WHAT THE EXERCISE ASKS: Write each line again exactly as it is, from the opening line of the records below through the one containing "camera: 65 degrees left, 0 degrees up", and add nothing.

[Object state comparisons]

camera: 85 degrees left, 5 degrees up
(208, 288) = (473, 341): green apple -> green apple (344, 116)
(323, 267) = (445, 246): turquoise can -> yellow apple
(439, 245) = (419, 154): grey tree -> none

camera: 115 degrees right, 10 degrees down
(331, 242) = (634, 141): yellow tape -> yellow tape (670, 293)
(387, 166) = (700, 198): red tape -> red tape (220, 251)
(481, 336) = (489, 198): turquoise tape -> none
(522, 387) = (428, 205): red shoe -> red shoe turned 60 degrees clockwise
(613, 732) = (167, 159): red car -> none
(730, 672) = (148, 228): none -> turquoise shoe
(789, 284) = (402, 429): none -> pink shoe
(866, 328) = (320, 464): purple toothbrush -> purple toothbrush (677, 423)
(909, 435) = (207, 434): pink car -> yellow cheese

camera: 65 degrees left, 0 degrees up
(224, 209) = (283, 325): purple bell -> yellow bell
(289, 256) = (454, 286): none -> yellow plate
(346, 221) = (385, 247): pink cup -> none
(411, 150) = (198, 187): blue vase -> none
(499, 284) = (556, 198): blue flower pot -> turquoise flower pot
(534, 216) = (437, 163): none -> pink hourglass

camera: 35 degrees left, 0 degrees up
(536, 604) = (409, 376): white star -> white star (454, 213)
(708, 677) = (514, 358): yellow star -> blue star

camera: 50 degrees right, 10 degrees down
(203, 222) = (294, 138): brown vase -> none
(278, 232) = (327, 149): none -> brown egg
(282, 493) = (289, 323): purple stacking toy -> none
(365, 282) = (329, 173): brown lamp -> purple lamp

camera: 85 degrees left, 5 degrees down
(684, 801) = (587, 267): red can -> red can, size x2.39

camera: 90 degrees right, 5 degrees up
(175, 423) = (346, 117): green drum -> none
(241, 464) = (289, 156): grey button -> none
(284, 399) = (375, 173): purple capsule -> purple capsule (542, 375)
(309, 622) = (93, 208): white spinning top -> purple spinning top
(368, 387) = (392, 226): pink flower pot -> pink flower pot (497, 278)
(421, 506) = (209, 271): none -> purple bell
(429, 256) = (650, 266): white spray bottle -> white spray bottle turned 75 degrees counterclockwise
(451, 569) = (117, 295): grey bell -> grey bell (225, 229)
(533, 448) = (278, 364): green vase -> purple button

PROBLEM SOLUTION:
camera: 85 degrees left, 5 degrees up
(208, 288) = (473, 341): green apple -> green apple (344, 116)
(323, 267) = (445, 246): turquoise can -> yellow apple
(439, 245) = (419, 154): grey tree -> none

camera: 115 degrees right, 10 degrees down
(331, 242) = (634, 141): yellow tape -> yellow tape (670, 293)
(387, 166) = (700, 198): red tape -> red tape (220, 251)
(481, 336) = (489, 198): turquoise tape -> none
(522, 387) = (428, 205): red shoe -> red shoe turned 60 degrees clockwise
(613, 732) = (167, 159): red car -> none
(730, 672) = (148, 228): none -> turquoise shoe
(789, 284) = (402, 429): none -> pink shoe
(866, 328) = (320, 464): purple toothbrush -> purple toothbrush (677, 423)
(909, 435) = (207, 434): pink car -> yellow cheese

camera: 65 degrees left, 0 degrees up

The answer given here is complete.